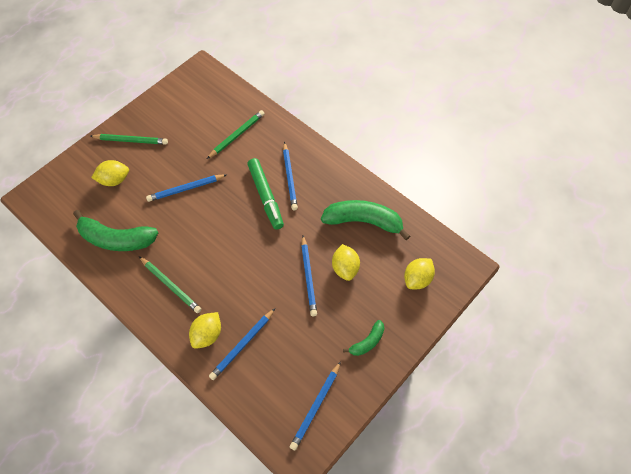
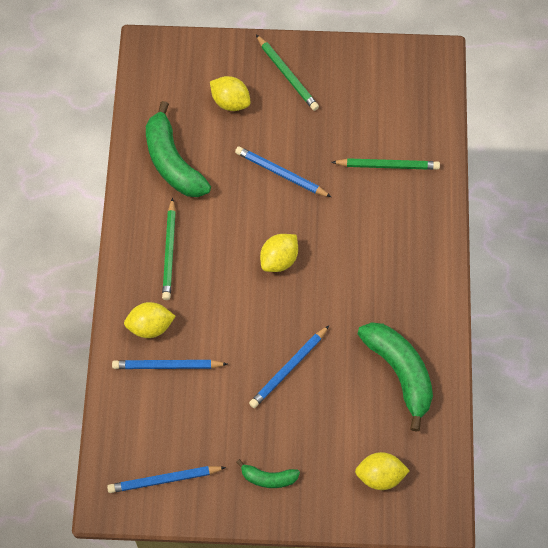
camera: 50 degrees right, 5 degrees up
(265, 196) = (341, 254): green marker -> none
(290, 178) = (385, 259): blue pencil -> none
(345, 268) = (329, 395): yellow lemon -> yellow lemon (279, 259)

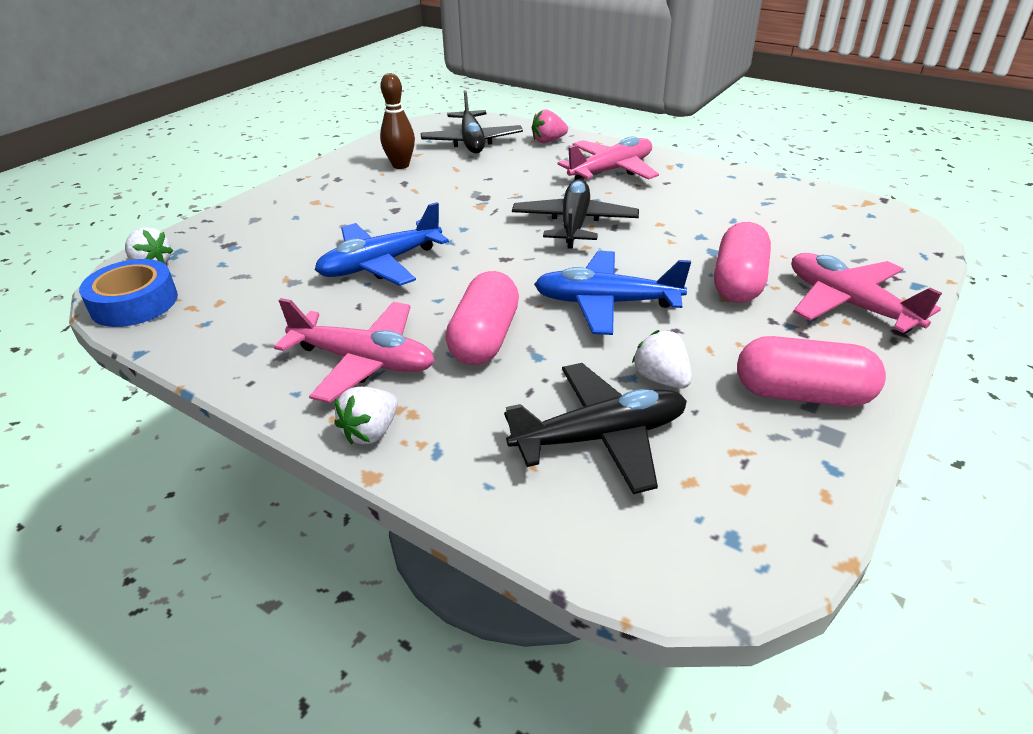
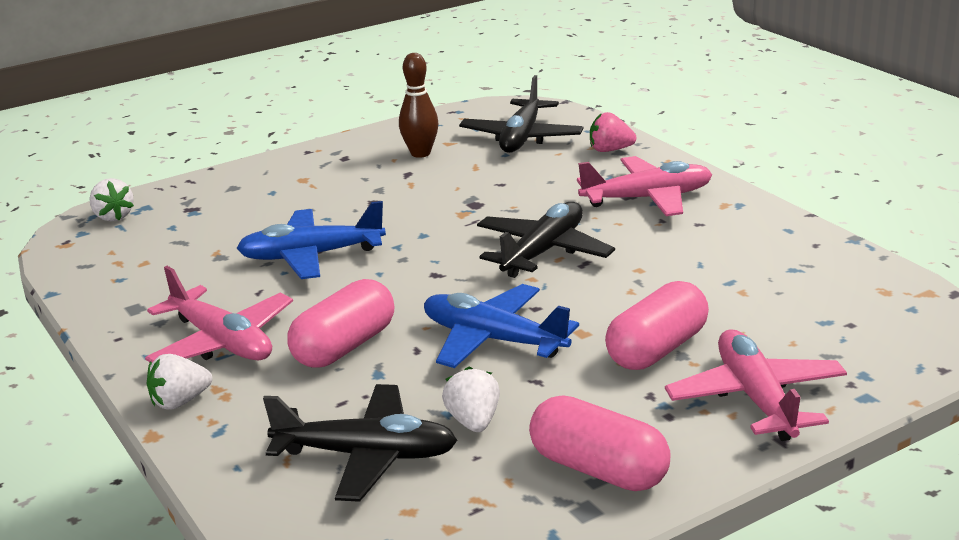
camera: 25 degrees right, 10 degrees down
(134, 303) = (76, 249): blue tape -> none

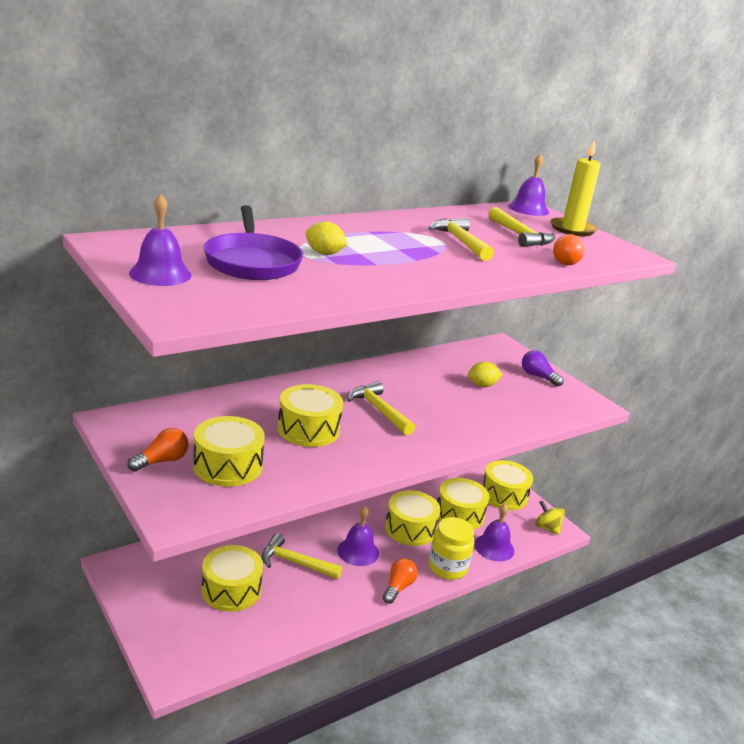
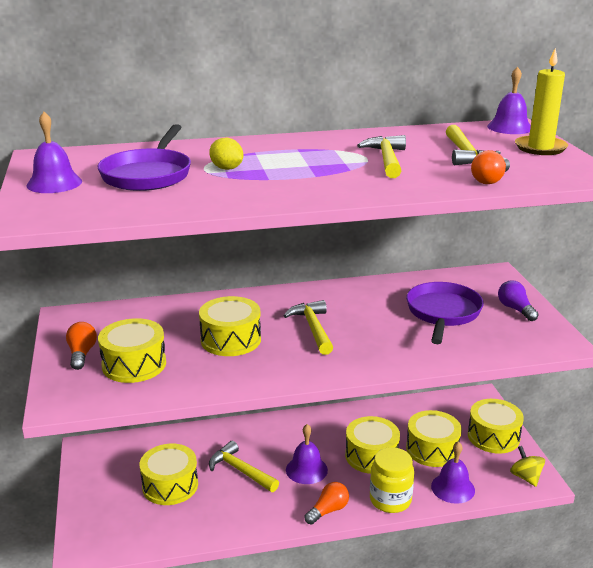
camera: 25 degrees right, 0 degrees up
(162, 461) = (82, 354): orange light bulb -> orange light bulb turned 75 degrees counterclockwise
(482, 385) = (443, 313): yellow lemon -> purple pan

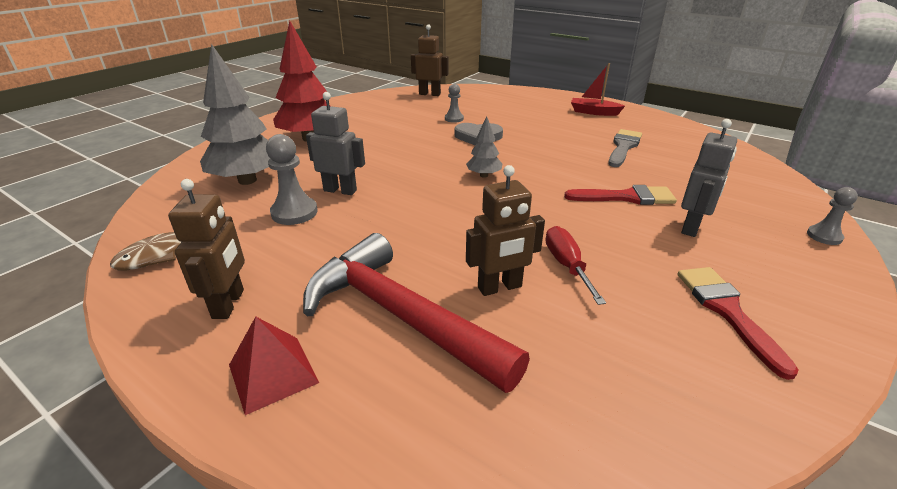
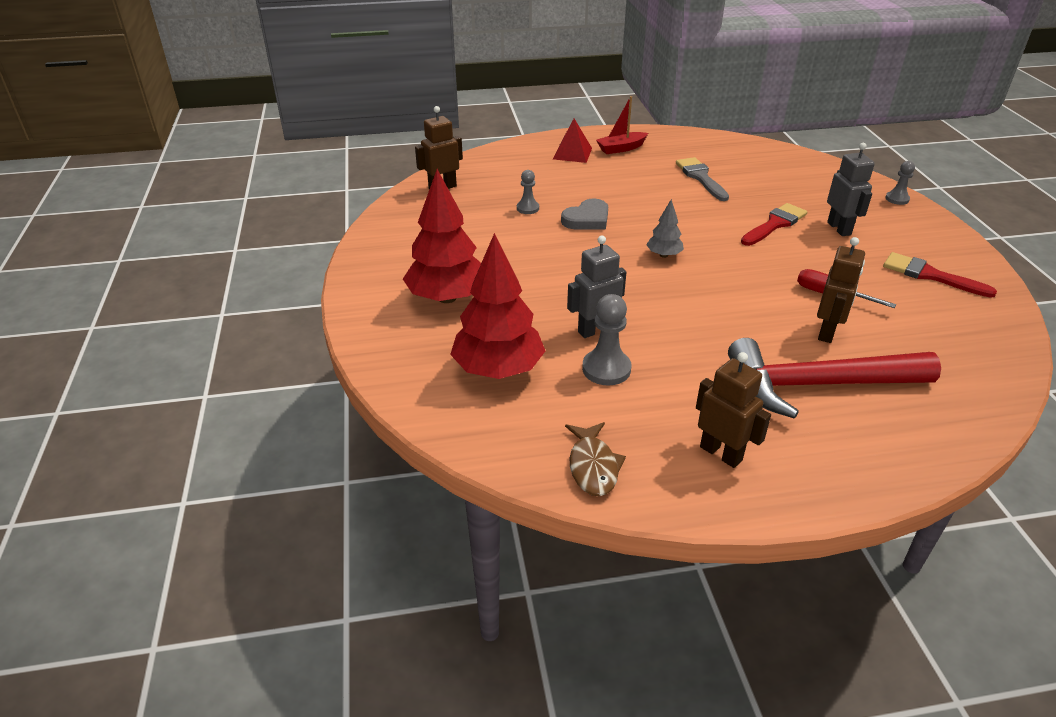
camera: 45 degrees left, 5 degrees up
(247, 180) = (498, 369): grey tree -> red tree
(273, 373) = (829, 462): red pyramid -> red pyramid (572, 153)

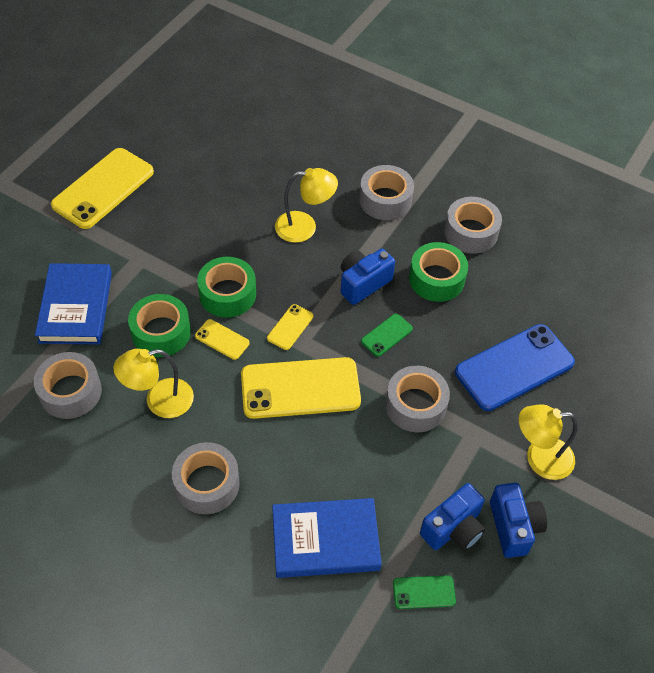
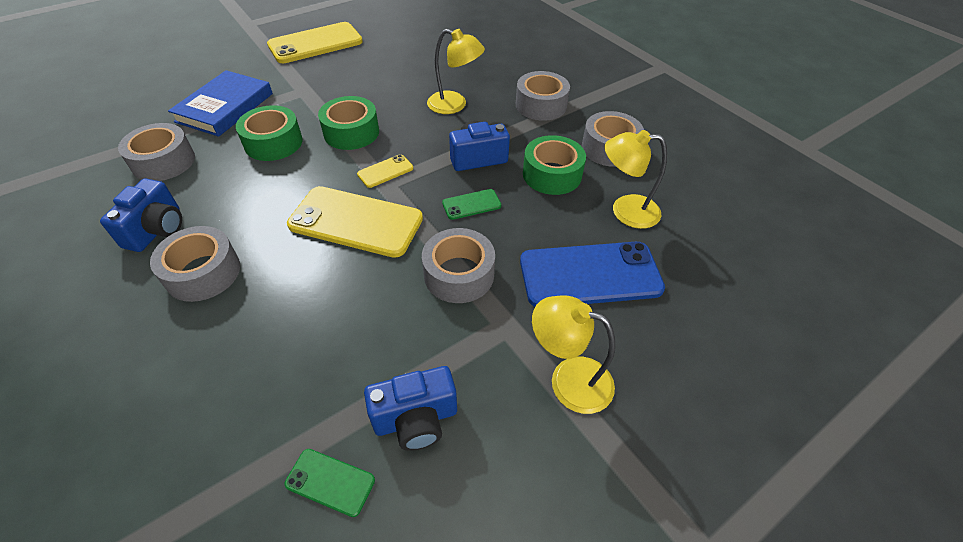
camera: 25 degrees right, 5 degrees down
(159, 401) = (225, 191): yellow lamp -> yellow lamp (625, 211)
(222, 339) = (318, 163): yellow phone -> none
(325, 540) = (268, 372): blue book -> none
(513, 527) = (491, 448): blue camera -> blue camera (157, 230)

──────

§ What the task asks
I'd like every record above written out again exactly, without the pictures.

§ Solution to this exercise
camera: 50 degrees right, 5 degrees up
(265, 196) = (341, 254): green marker -> none
(290, 178) = (385, 259): blue pencil -> none
(345, 268) = (329, 395): yellow lemon -> yellow lemon (279, 259)

camera: 25 degrees right, 10 degrees down
(134, 303) = (76, 249): blue tape -> none

camera: 25 degrees right, 0 degrees up
(162, 461) = (82, 354): orange light bulb -> orange light bulb turned 75 degrees counterclockwise
(482, 385) = (443, 313): yellow lemon -> purple pan

camera: 45 degrees left, 5 degrees up
(247, 180) = (498, 369): grey tree -> red tree
(273, 373) = (829, 462): red pyramid -> red pyramid (572, 153)

camera: 25 degrees right, 5 degrees down
(159, 401) = (225, 191): yellow lamp -> yellow lamp (625, 211)
(222, 339) = (318, 163): yellow phone -> none
(325, 540) = (268, 372): blue book -> none
(513, 527) = (491, 448): blue camera -> blue camera (157, 230)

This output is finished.